Records excerpted from a collection
↓↓↓

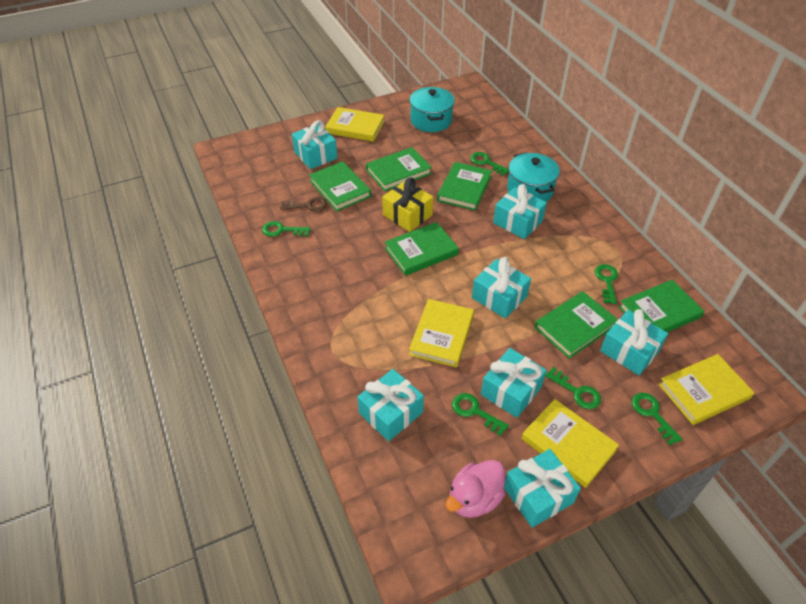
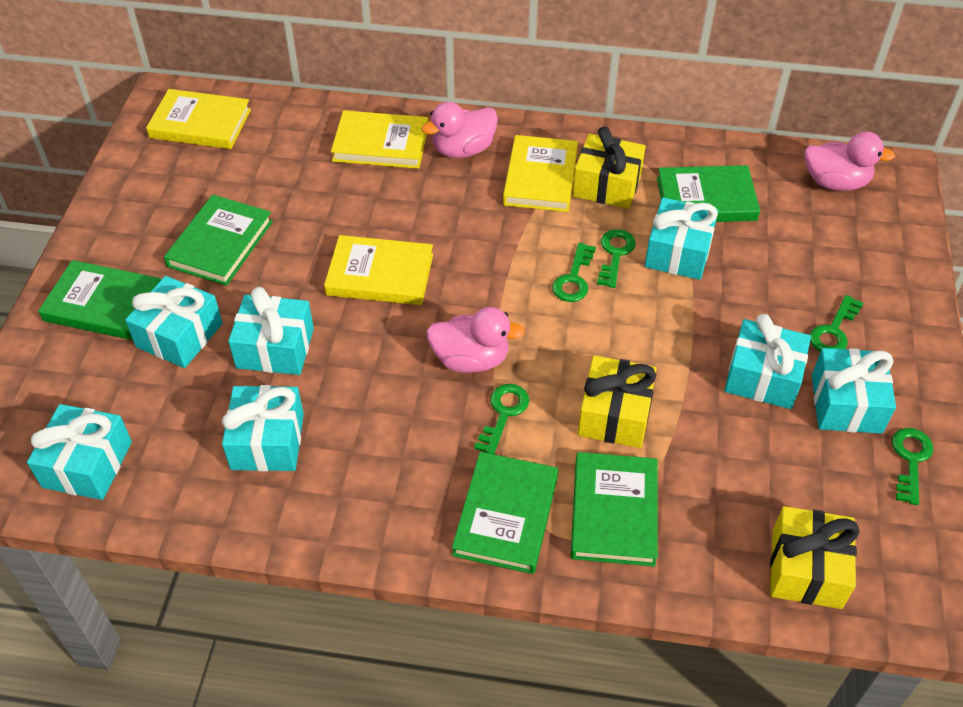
brown key: [280,197,327,212] = 1 -> none = 0
green book: [309,161,371,211] [366,147,432,191] [385,222,459,276] [437,162,492,211] [535,291,618,359] [619,280,704,332] = 6 -> [38,260,161,340] [164,195,273,286] [452,452,558,574] [571,452,658,567] [657,165,760,222] = 5
green key: [262,221,311,237] [452,393,509,436] [470,152,509,176] [545,367,601,409] [595,264,618,304] [632,393,682,445] = 6 -> [474,384,529,454] [552,243,596,302] [597,229,636,288] [810,295,863,352] [892,428,933,505] = 5
pink duck: [445,460,506,518] = 1 -> [421,102,498,158] [426,307,525,373] [804,132,895,191] = 3
turquoise pot: [409,87,455,132] [507,153,560,202] = 2 -> none = 0
yellow gift: [382,178,433,232] = 1 -> [573,126,646,209] [578,355,657,448] [770,506,860,609] = 3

↑↑↑

## TASK BRIEF
Omitting all images, retype each line of the records precisely.

## YOUR RESPONSE
brown key: [280,197,327,212] = 1 -> none = 0
green book: [309,161,371,211] [366,147,432,191] [385,222,459,276] [437,162,492,211] [535,291,618,359] [619,280,704,332] = 6 -> [38,260,161,340] [164,195,273,286] [452,452,558,574] [571,452,658,567] [657,165,760,222] = 5
green key: [262,221,311,237] [452,393,509,436] [470,152,509,176] [545,367,601,409] [595,264,618,304] [632,393,682,445] = 6 -> [474,384,529,454] [552,243,596,302] [597,229,636,288] [810,295,863,352] [892,428,933,505] = 5
pink duck: [445,460,506,518] = 1 -> [421,102,498,158] [426,307,525,373] [804,132,895,191] = 3
turquoise pot: [409,87,455,132] [507,153,560,202] = 2 -> none = 0
yellow gift: [382,178,433,232] = 1 -> [573,126,646,209] [578,355,657,448] [770,506,860,609] = 3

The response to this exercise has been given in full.